> _Exercise details_: Reproduce every record below exactly, with the pictures left out.

(Change listing data)

• • •

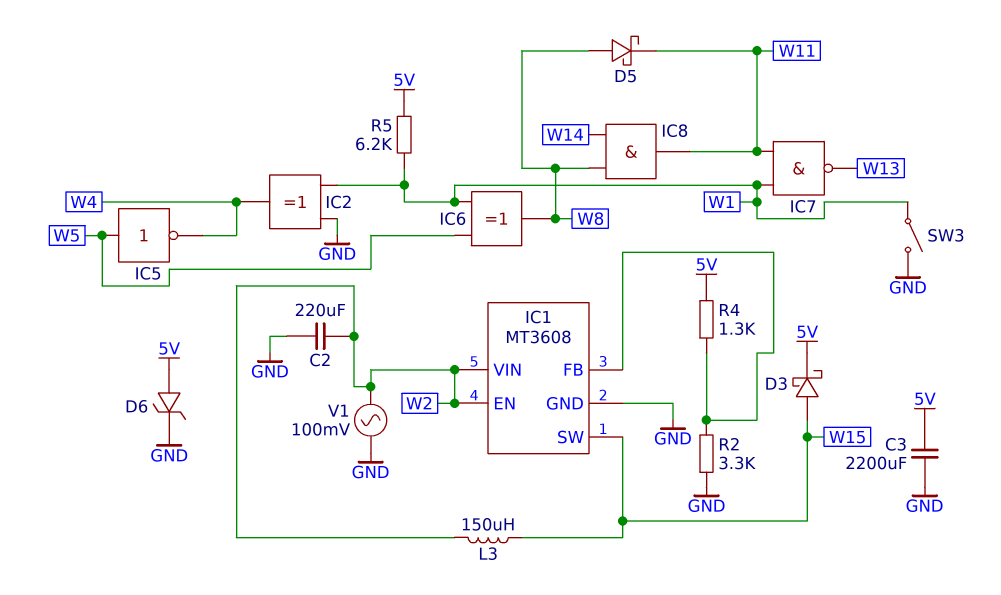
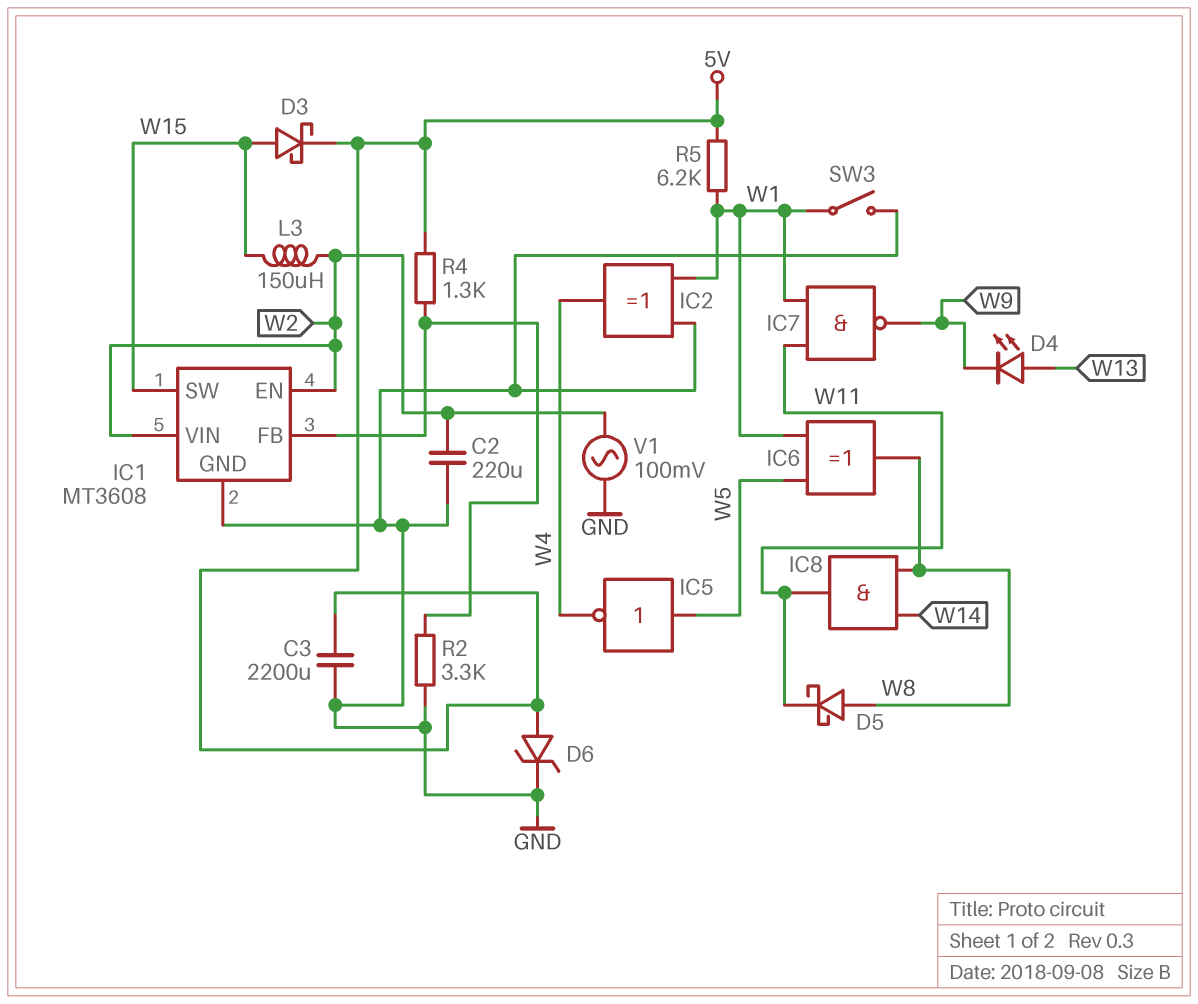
D4: none -> LED (A W13, K W9)
IC7: NAND (in W1, in W11, out W13) -> NAND (in W1, in W11, out W9)

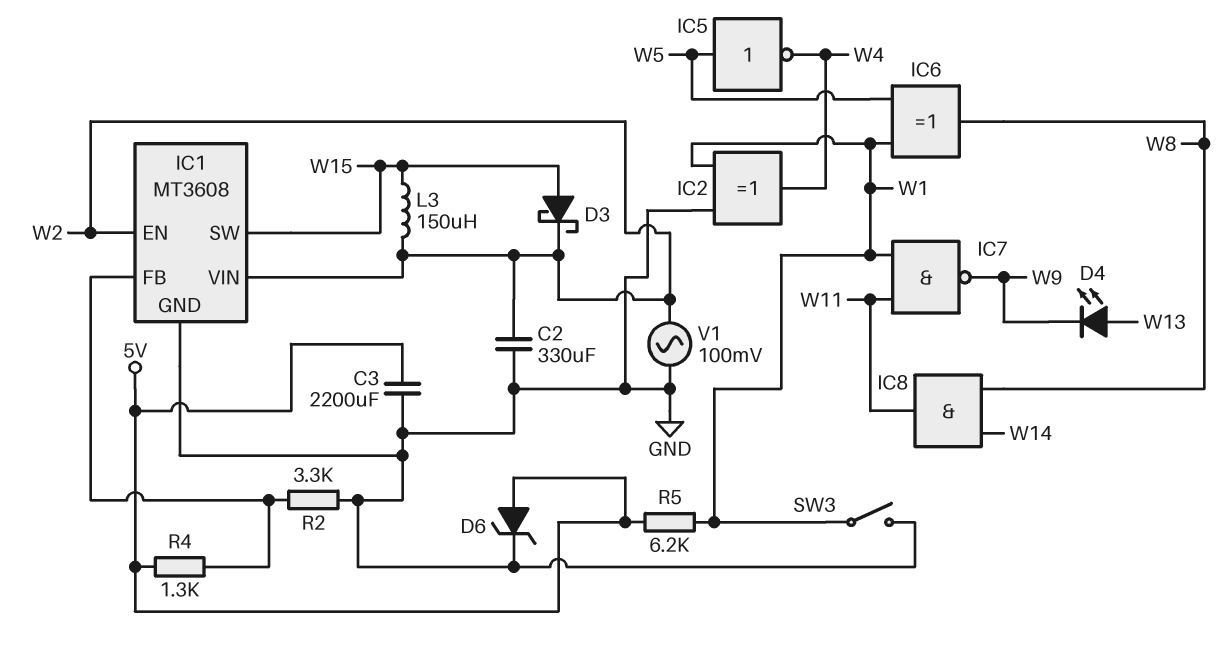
C2: 220uF (GND, W2) -> 330uF (GND, W2)
D3: schottky (A W15, K 5V) -> schottky (A W15, K W2)
D5: schottky (A W8, K W11) -> none

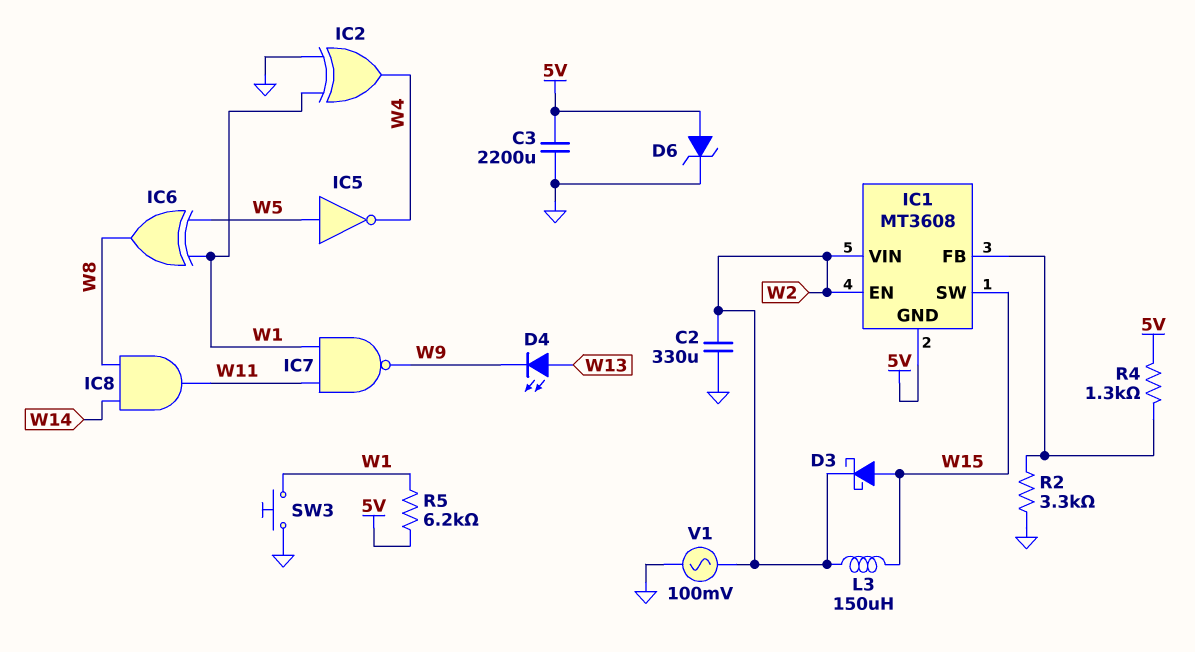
IC1 pin GND: GND -> 5V
SW3: switch (GND, W1) -> button (GND, W1)

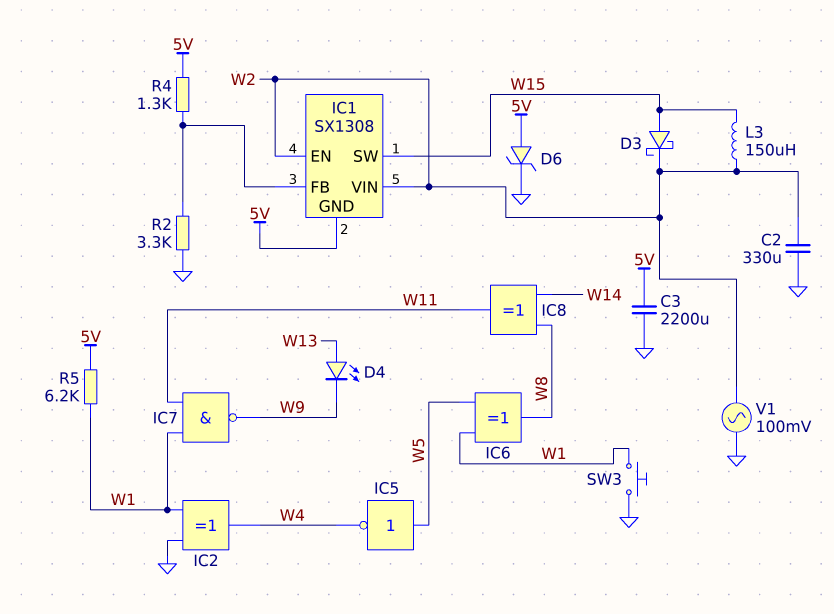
IC1: MT3608 -> SX1308
IC8: AND (in W8, in W14, out W11) -> XOR (in W8, in W14, out W11)

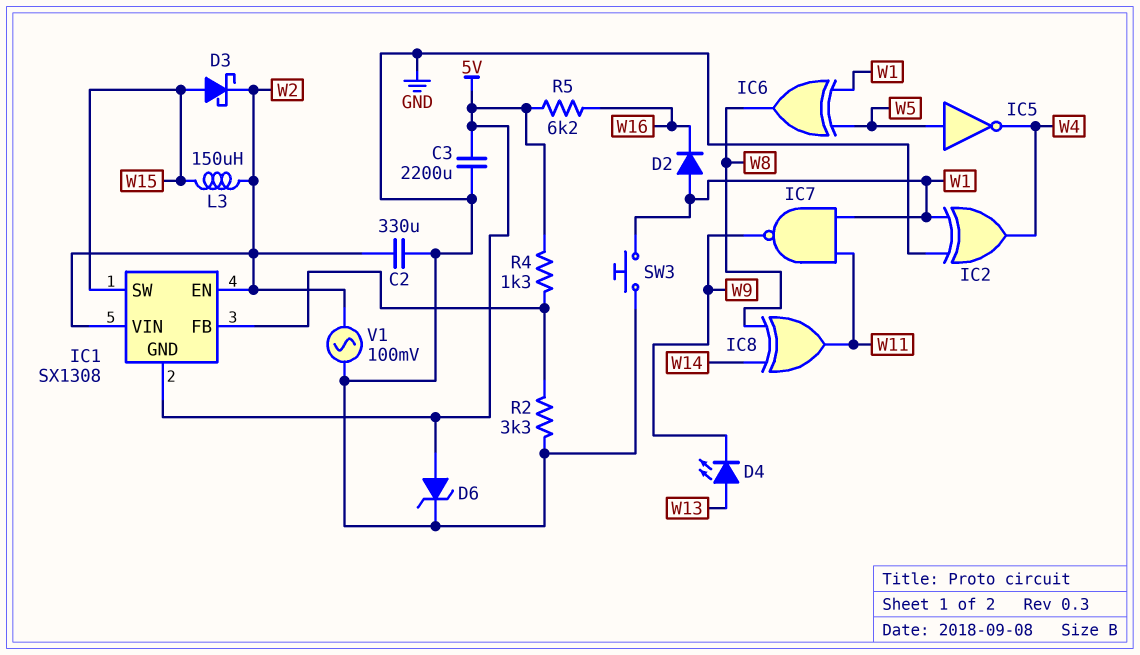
D2: none -> diode (A W1, K W16)
R5: 6.2k (5V, W1) -> 6.2k (5V, W16)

• • •

> _Exercise response_:
D4: none -> LED (A W13, K W9)
IC7: NAND (in W1, in W11, out W13) -> NAND (in W1, in W11, out W9)

C2: 220uF (GND, W2) -> 330uF (GND, W2)
D3: schottky (A W15, K 5V) -> schottky (A W15, K W2)
D5: schottky (A W8, K W11) -> none

IC1 pin GND: GND -> 5V
SW3: switch (GND, W1) -> button (GND, W1)

IC1: MT3608 -> SX1308
IC8: AND (in W8, in W14, out W11) -> XOR (in W8, in W14, out W11)

D2: none -> diode (A W1, K W16)
R5: 6.2k (5V, W1) -> 6.2k (5V, W16)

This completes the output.